▶ _Brief_: Within the data below, copy each line where the string "none" is found.
***
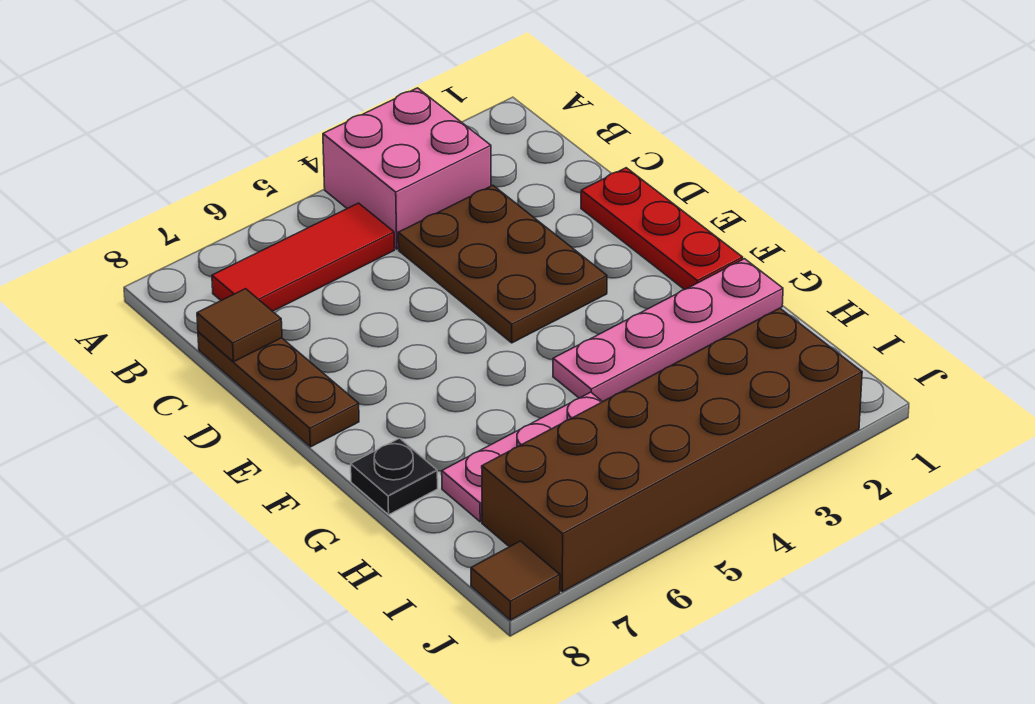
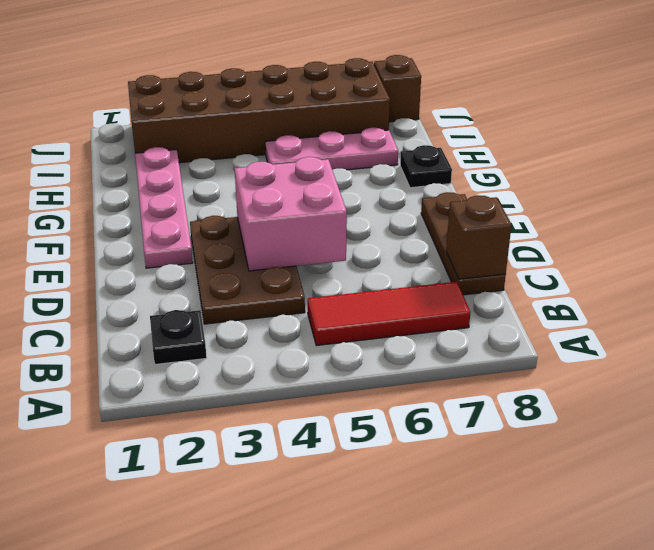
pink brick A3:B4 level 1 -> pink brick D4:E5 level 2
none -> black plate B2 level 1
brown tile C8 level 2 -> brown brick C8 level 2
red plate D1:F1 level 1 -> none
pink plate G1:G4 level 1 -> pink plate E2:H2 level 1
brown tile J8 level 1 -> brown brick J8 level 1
***
▶ _Answer to this exercise_:
none -> black plate B2 level 1
red plate D1:F1 level 1 -> none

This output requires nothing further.